Among the entries that follow, find every line with the word "purple" and list it.
***** THE INPUT *****
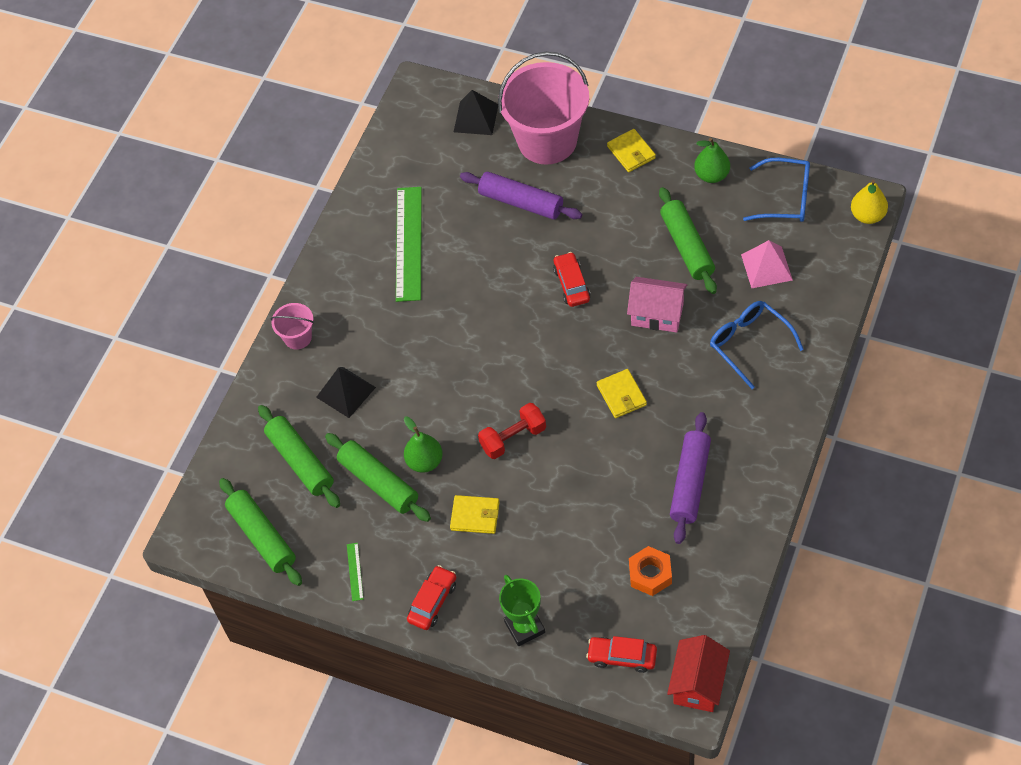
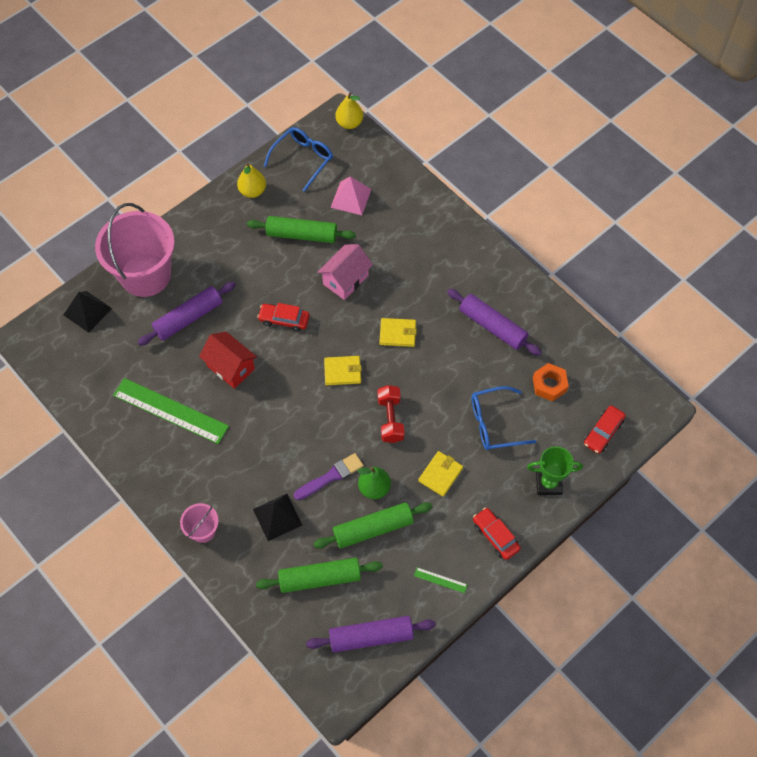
camera: 70 degrees left, 5 degrees up
(262, 537) = (371, 637): green rolling pin -> purple rolling pin
(416, 416) = (331, 476): none -> purple brush
(631, 152) = (196, 228): yellow wallet -> yellow wallet (342, 371)
(698, 684) = (646, 396): red house -> red house (230, 367)
(711, 175) = (252, 191): green pear -> yellow pear
(749, 344) = (405, 238): blue glasses -> blue glasses (494, 423)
*****
WRITTEN RESPONSE:
(262, 537) = (371, 637): green rolling pin -> purple rolling pin
(416, 416) = (331, 476): none -> purple brush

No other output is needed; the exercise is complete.